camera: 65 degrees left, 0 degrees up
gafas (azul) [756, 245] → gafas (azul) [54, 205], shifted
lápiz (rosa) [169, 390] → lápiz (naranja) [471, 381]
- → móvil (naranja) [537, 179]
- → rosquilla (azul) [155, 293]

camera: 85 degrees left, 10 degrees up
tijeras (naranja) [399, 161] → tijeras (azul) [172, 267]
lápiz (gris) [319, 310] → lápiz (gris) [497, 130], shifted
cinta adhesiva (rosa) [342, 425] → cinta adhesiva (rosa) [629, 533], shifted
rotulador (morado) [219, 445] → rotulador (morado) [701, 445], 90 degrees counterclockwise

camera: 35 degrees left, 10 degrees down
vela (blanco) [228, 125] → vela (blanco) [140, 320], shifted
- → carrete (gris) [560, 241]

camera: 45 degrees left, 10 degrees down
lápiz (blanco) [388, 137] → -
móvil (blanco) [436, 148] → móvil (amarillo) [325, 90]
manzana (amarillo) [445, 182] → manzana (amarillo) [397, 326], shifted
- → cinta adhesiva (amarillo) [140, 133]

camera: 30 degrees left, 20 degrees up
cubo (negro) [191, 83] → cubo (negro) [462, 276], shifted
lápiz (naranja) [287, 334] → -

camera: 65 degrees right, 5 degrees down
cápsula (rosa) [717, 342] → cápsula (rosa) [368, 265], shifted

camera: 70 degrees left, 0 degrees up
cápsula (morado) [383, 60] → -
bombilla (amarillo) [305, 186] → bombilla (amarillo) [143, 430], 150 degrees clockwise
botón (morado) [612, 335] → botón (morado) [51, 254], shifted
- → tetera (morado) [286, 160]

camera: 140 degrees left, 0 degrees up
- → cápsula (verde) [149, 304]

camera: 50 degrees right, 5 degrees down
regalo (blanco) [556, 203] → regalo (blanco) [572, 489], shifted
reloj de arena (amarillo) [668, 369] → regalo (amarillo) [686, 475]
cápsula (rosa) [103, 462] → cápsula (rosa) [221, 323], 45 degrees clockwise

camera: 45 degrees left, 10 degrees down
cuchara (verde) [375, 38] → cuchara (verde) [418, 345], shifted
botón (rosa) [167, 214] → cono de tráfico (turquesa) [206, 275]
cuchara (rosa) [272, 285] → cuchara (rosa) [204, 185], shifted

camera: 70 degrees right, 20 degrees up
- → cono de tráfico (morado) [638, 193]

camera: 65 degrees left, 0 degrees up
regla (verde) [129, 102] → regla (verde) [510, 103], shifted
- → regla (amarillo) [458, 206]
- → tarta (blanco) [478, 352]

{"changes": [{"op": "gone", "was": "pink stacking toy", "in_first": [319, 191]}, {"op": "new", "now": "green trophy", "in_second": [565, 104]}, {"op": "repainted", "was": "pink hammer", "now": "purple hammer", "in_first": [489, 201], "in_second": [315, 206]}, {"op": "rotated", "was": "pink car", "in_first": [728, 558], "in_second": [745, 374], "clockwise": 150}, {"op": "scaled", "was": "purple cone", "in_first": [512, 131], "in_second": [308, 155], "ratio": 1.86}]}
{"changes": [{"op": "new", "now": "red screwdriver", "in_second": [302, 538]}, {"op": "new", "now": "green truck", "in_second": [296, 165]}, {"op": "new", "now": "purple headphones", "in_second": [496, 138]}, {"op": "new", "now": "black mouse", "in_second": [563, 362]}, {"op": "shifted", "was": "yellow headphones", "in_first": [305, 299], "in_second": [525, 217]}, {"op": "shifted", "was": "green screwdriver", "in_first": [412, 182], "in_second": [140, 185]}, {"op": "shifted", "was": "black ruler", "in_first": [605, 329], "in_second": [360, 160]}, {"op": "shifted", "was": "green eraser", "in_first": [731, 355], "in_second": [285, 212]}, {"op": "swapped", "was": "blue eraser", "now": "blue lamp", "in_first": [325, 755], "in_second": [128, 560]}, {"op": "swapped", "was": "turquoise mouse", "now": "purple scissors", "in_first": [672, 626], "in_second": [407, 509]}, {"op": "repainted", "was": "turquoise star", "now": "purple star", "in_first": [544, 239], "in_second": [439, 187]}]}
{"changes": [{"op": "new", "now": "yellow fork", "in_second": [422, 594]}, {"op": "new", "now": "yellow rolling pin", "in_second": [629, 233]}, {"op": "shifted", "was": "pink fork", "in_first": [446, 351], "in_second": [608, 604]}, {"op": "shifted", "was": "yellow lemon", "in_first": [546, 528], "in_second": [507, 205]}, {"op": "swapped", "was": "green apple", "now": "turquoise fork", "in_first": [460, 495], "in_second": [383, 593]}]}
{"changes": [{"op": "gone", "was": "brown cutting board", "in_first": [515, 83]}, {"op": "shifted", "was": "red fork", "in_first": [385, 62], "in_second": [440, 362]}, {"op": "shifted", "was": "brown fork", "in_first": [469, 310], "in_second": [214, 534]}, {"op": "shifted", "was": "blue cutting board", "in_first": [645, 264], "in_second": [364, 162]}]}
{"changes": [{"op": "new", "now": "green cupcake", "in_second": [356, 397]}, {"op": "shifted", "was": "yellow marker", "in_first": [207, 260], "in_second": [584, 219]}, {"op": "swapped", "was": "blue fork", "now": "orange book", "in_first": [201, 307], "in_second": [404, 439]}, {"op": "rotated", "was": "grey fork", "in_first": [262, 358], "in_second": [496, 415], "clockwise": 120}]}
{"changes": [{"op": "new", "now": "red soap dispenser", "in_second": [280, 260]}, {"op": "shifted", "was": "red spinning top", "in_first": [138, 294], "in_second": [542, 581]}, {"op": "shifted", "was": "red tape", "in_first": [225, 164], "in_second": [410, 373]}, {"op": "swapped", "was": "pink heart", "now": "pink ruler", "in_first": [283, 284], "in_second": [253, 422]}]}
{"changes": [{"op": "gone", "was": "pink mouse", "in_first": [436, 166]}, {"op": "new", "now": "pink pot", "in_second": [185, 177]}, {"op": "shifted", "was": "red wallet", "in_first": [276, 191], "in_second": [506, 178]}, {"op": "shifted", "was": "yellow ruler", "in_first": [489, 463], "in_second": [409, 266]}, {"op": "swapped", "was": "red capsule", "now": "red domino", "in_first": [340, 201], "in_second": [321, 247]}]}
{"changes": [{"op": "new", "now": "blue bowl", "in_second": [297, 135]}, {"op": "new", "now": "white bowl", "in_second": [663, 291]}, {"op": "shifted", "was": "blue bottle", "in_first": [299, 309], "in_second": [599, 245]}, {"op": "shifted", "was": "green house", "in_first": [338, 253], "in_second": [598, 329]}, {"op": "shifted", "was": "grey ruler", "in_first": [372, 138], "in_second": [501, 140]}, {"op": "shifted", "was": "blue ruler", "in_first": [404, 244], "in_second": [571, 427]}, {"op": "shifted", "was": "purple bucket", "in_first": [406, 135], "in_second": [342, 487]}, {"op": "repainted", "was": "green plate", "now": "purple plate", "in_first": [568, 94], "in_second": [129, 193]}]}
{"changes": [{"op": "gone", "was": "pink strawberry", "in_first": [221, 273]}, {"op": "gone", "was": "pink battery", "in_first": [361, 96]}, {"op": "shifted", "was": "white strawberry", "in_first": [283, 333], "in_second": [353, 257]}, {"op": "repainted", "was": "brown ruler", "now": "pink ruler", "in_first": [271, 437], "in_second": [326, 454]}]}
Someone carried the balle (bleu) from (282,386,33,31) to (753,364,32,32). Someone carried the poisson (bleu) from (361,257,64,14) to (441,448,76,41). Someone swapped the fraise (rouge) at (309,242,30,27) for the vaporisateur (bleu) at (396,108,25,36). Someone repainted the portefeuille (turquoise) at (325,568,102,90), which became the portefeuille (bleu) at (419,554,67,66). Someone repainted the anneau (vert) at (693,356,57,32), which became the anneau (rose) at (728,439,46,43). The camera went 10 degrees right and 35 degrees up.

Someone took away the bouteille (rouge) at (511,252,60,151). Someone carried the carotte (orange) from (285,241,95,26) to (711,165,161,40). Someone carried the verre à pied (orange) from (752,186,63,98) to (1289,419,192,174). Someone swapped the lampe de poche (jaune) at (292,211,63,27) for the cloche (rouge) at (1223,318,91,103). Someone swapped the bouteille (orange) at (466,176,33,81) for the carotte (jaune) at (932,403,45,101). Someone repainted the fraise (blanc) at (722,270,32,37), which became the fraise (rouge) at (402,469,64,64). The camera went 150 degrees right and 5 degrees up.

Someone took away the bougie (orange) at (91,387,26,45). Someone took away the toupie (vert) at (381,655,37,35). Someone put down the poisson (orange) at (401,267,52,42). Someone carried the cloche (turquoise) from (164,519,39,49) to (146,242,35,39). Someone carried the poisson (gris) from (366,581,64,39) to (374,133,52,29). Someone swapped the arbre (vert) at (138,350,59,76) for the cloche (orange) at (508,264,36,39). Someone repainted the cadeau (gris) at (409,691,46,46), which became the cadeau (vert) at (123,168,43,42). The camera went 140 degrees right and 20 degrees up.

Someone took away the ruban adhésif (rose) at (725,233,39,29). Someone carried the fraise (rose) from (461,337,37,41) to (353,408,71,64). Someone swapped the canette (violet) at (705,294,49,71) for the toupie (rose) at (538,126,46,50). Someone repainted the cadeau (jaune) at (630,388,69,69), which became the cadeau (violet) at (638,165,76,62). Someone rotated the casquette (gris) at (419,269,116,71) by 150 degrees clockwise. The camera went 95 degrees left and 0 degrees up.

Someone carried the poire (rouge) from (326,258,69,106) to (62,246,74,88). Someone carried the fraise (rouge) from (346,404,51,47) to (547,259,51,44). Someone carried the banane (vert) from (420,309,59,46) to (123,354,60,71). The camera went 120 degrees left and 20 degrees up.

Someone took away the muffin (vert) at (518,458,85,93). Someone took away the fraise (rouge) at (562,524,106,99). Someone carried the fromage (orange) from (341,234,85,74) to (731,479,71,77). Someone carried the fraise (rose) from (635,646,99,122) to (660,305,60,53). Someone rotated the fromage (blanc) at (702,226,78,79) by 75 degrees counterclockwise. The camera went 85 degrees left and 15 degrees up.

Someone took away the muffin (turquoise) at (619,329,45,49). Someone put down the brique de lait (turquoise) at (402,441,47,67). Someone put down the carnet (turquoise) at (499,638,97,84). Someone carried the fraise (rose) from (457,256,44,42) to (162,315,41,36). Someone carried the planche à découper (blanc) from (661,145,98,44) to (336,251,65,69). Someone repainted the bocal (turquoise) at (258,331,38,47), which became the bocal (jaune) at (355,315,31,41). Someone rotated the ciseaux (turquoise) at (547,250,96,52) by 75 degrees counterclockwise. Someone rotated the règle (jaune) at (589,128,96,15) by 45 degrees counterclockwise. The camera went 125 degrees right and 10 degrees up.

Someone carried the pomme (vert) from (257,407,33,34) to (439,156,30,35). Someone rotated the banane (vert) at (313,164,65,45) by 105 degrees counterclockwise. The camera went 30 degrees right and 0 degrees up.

■ **Task brief**
Start at the first line of the data above. Stop after the line containing "- → móvil (naranja) [537, 179]", reproducing each line exactly and adding nothing.

■ **Solution to the exercise**
camera: 65 degrees left, 0 degrees up
gafas (azul) [756, 245] → gafas (azul) [54, 205], shifted
lápiz (rosa) [169, 390] → lápiz (naranja) [471, 381]
- → móvil (naranja) [537, 179]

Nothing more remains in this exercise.